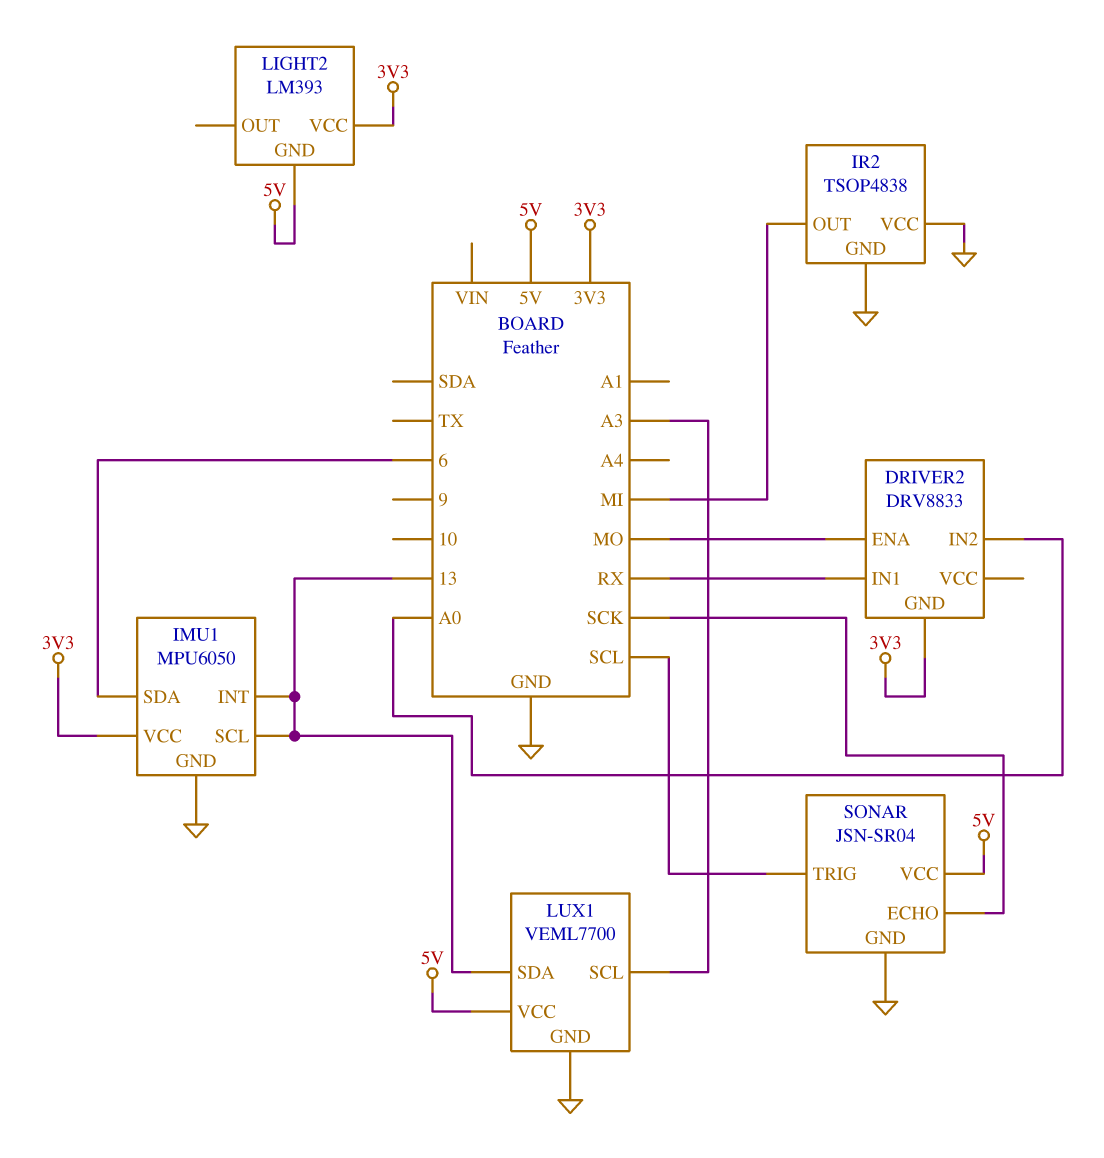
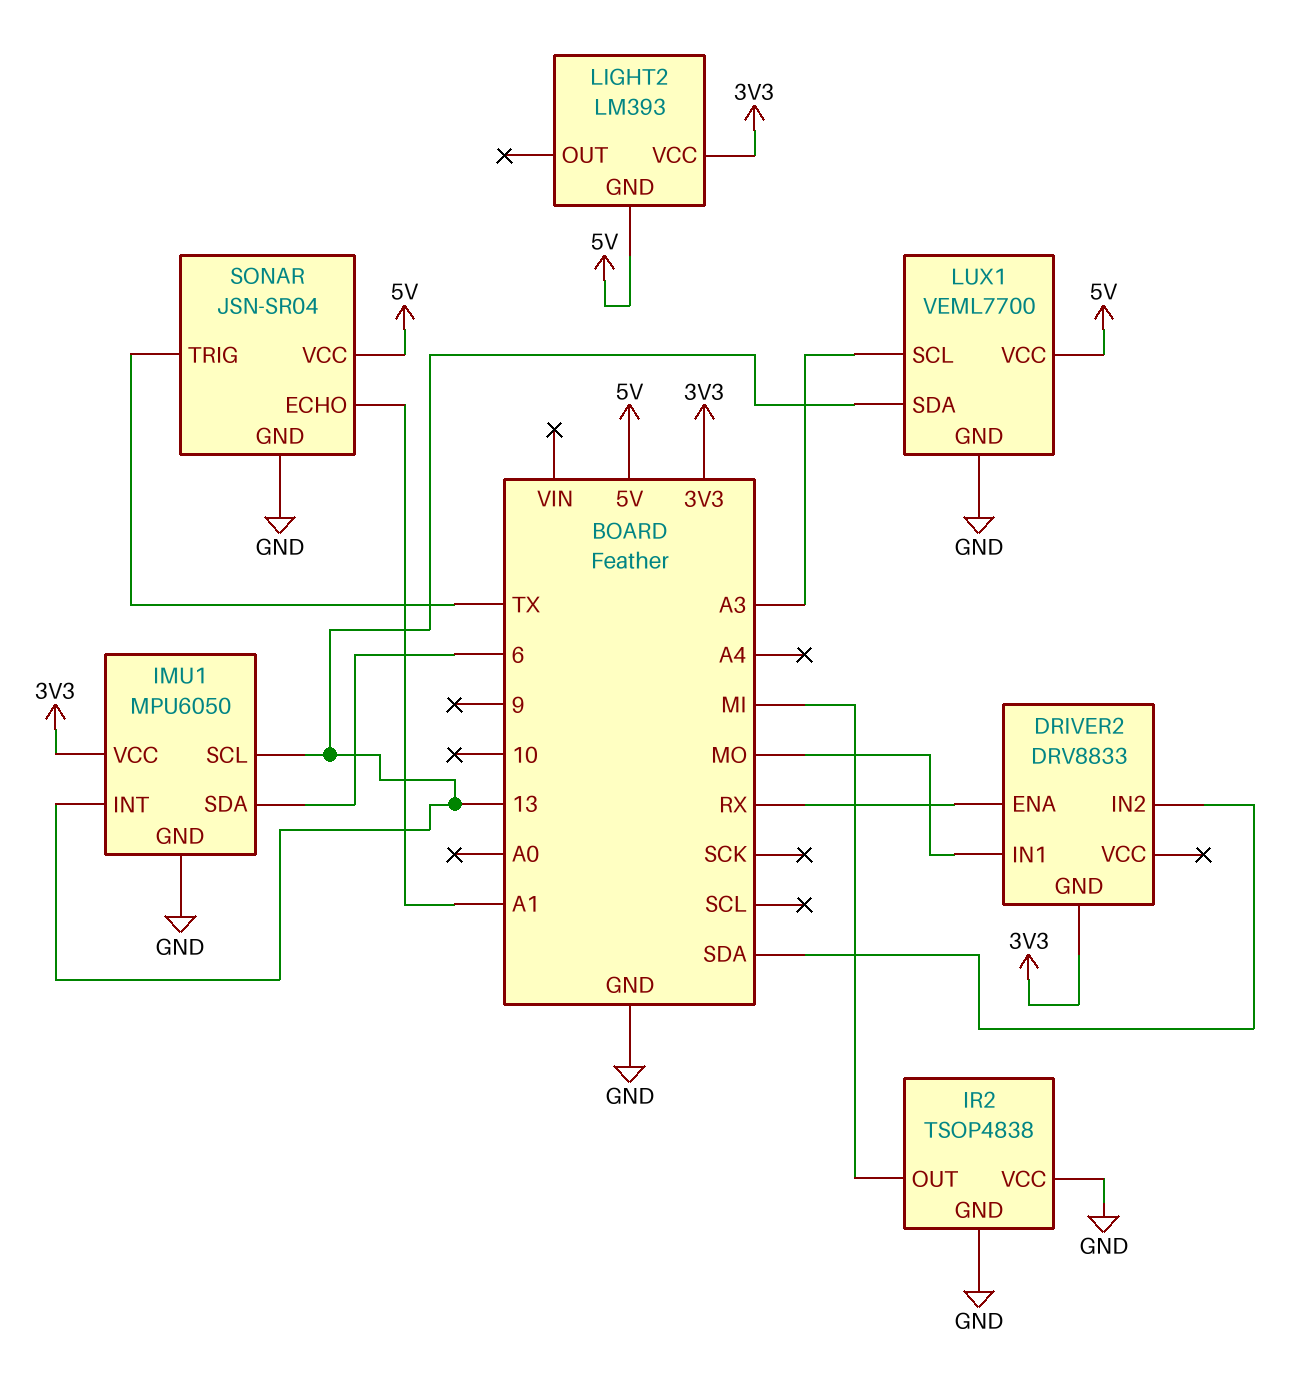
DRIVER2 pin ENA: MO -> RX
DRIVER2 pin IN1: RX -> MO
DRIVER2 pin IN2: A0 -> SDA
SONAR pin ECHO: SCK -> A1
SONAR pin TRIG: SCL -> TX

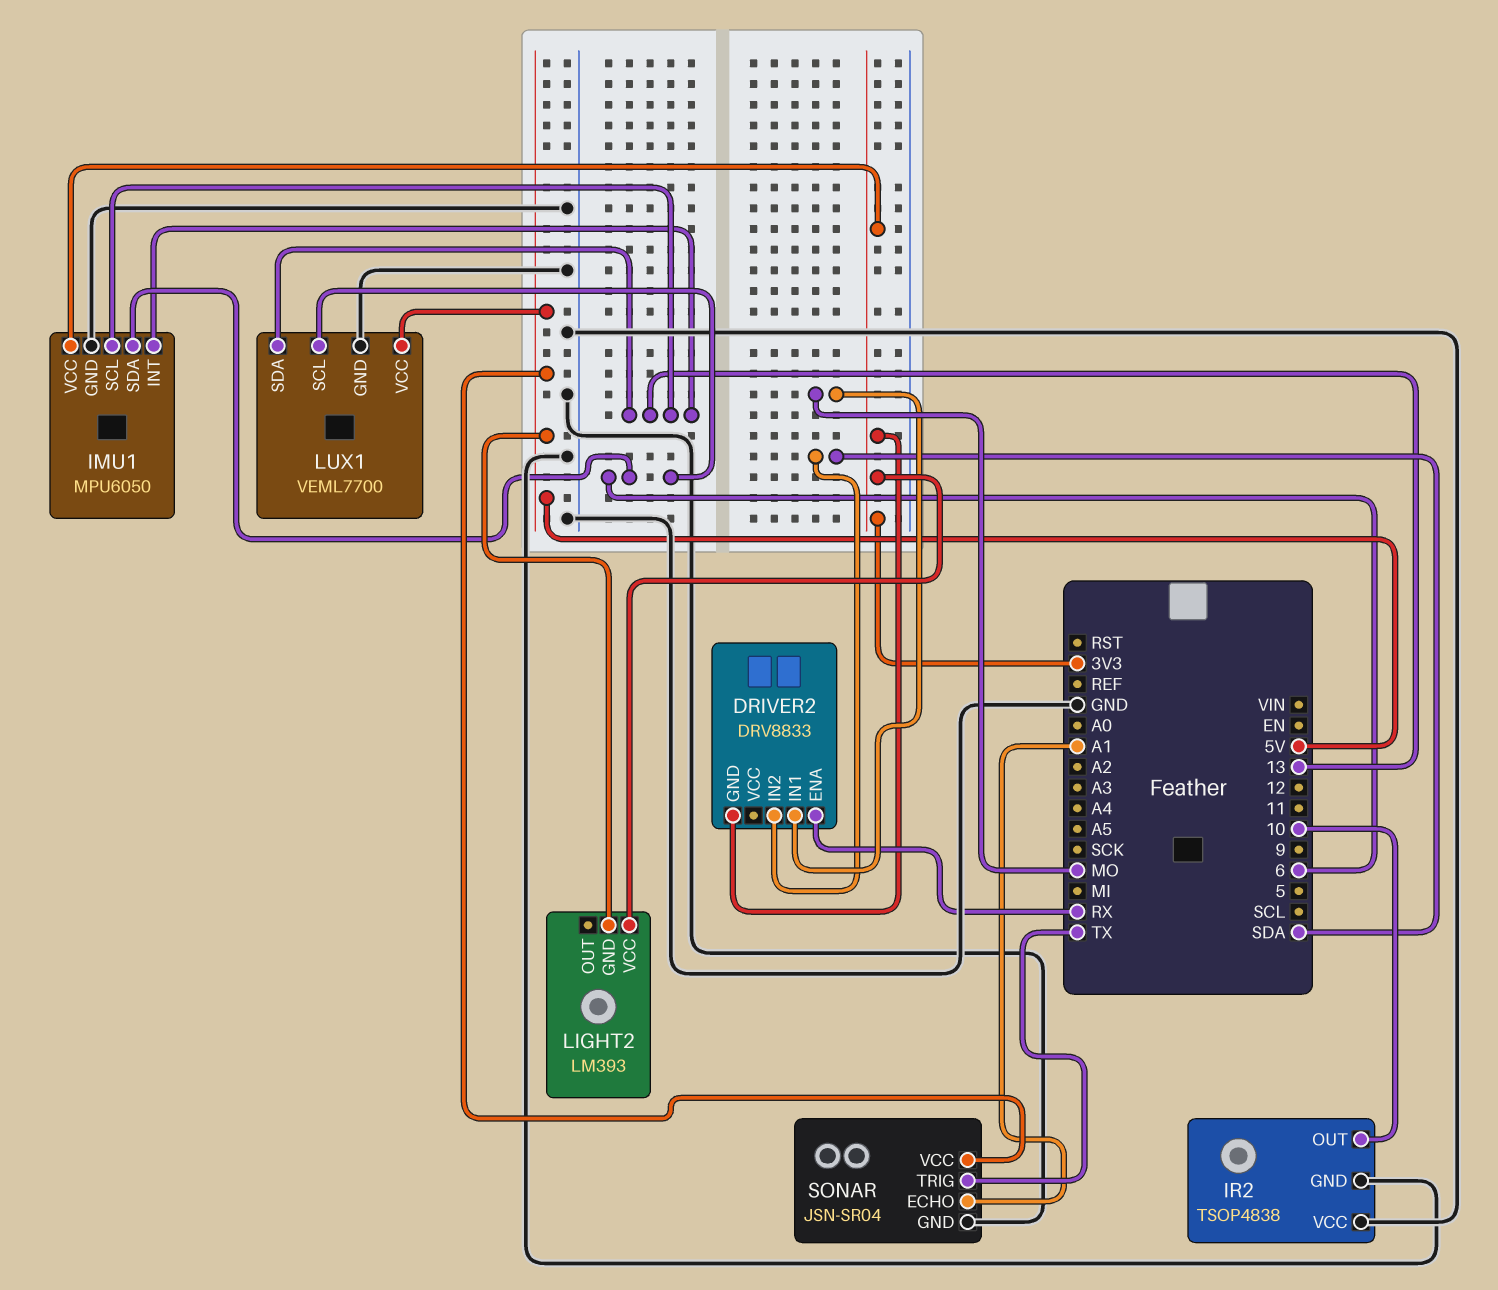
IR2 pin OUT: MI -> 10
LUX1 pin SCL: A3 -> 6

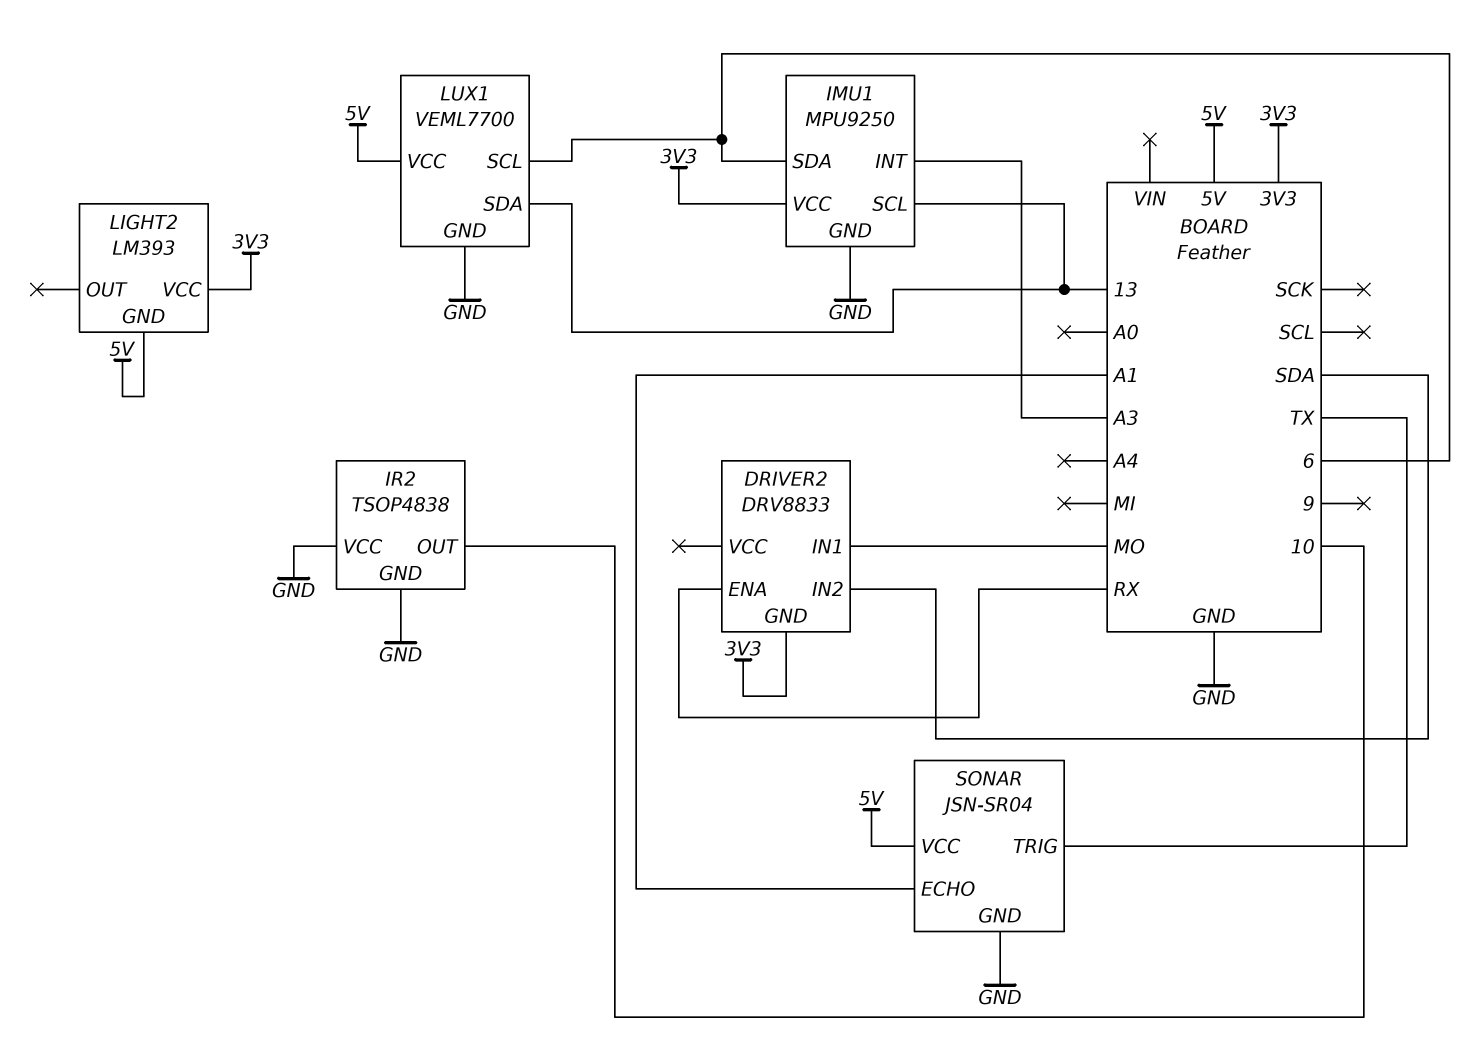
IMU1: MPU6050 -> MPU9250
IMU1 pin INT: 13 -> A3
_ _ _
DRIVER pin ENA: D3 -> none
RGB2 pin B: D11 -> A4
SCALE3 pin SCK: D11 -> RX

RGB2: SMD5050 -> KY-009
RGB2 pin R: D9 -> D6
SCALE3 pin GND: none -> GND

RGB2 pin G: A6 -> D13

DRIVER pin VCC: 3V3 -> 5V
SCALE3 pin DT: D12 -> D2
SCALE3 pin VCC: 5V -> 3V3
_ _ _
** PROBLEM DESCRIPTION **
Your answer should be the exact lines above from the one with "RGB2 pin R: D9 -> D6" through the one with "SCALE3 pin VCC: 5V -> 3V3", both included, and nothing besides.

** OUTPUT BELOW **
RGB2 pin R: D9 -> D6
SCALE3 pin GND: none -> GND

RGB2 pin G: A6 -> D13

DRIVER pin VCC: 3V3 -> 5V
SCALE3 pin DT: D12 -> D2
SCALE3 pin VCC: 5V -> 3V3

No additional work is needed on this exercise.